Return the lines below that contain the word "right".
*** MATERIAL FOR THE TASK Section Begins ***
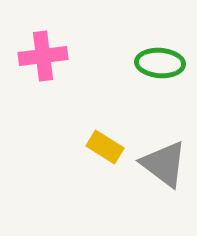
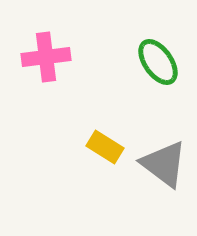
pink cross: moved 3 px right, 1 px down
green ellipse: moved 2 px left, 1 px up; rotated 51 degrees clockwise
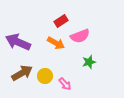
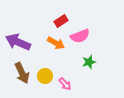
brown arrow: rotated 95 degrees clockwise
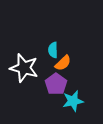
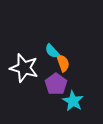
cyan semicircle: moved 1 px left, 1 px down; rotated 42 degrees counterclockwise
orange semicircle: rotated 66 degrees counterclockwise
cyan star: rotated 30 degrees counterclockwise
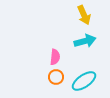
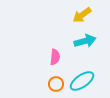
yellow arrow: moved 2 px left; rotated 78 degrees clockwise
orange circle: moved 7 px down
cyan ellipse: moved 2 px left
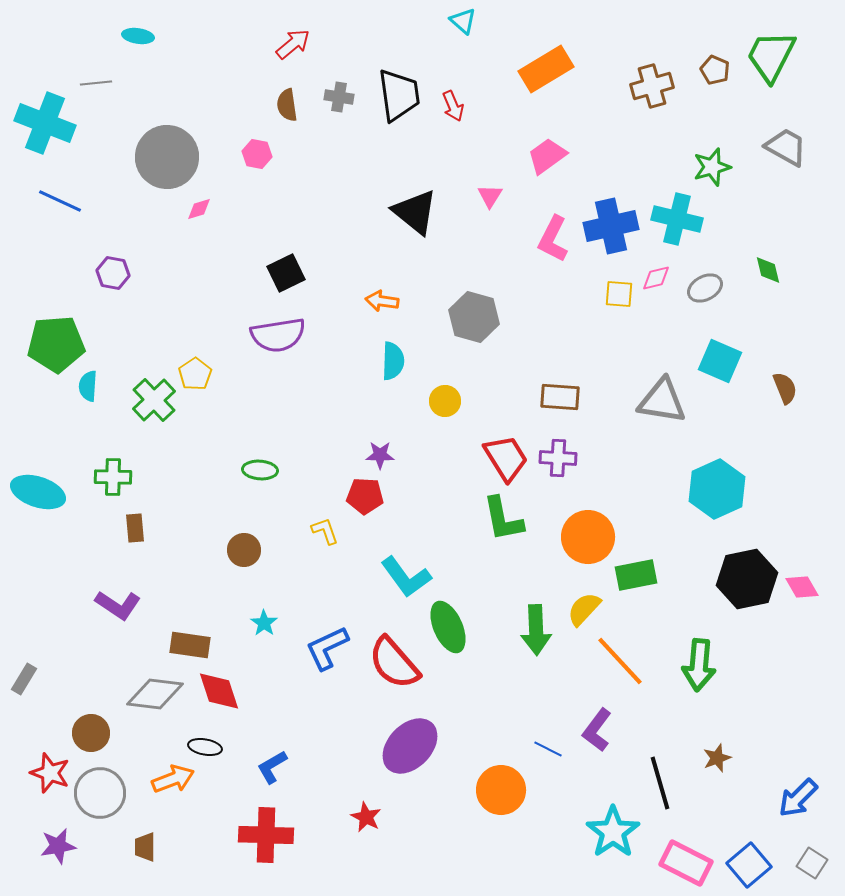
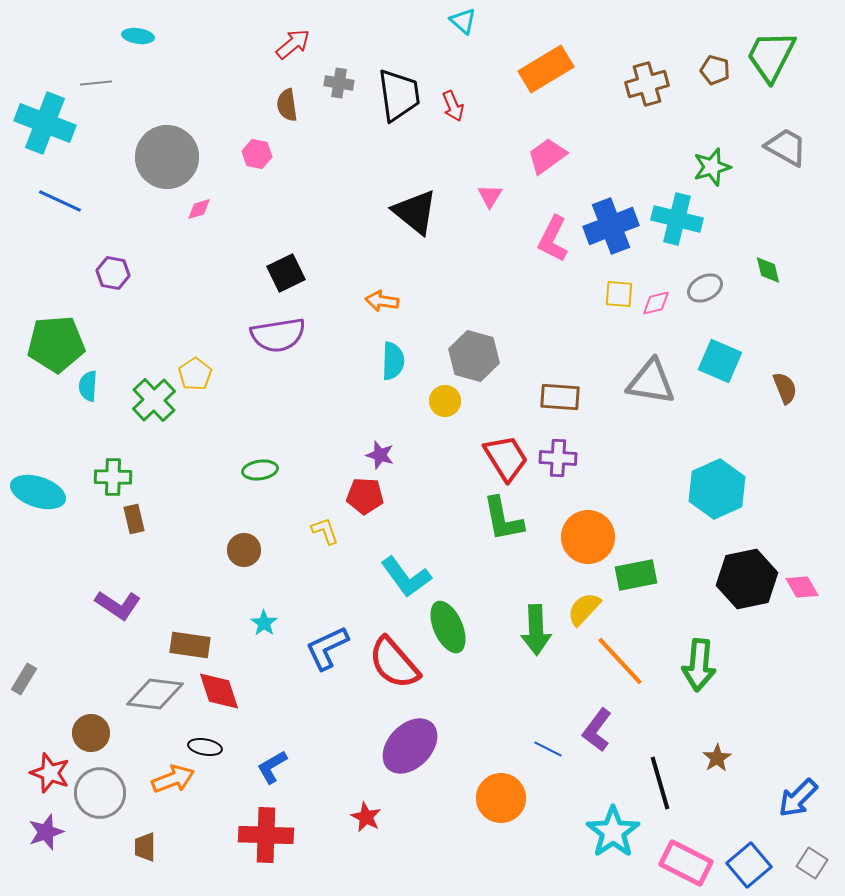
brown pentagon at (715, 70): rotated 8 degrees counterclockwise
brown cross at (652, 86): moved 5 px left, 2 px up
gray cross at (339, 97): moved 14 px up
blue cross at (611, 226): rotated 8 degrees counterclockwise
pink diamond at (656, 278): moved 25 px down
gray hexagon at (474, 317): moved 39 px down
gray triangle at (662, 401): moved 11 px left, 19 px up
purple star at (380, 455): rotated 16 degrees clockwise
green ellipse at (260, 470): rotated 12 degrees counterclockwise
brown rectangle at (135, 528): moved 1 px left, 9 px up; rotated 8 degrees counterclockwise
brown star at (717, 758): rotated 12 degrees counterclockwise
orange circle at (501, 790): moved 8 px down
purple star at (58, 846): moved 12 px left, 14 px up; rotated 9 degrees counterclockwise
*** MATERIAL FOR THE TASK Section Ends ***
*** MATERIAL FOR THE TASK Section Begins ***
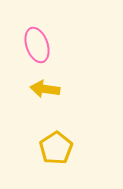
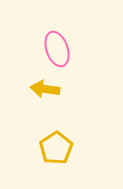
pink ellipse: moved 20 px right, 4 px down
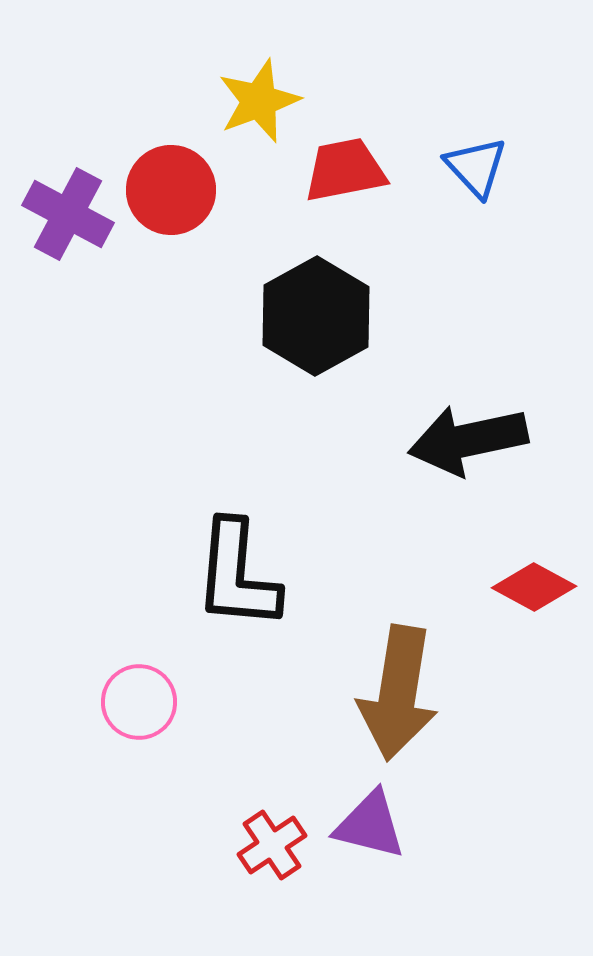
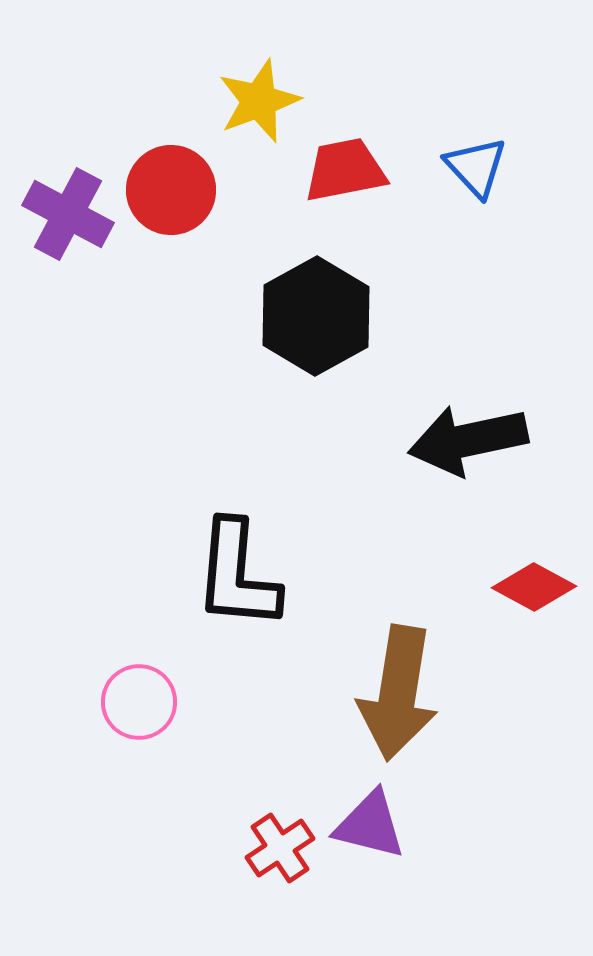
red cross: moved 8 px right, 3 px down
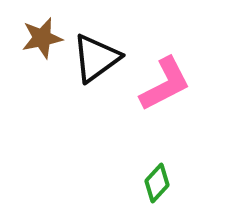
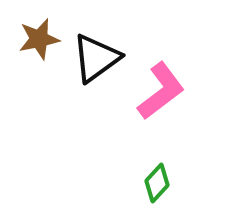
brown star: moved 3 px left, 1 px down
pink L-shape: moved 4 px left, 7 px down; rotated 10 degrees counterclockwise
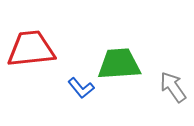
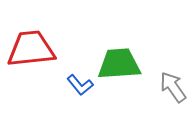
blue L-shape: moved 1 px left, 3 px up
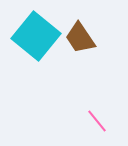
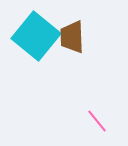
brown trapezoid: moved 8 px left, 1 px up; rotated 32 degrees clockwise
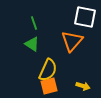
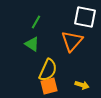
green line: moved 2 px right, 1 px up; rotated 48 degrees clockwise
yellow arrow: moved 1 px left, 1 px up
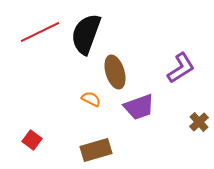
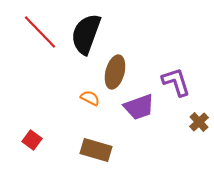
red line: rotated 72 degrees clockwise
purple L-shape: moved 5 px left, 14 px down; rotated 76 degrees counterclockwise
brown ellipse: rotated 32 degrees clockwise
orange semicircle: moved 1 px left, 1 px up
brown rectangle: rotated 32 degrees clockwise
*** MATERIAL FOR THE TASK Section Ends ***
[YOUR RESPONSE]
pink cross: moved 3 px right, 1 px down
pink ellipse: moved 20 px right, 4 px down
red cross: moved 8 px right, 3 px down
green line: moved 2 px right, 1 px up; rotated 48 degrees clockwise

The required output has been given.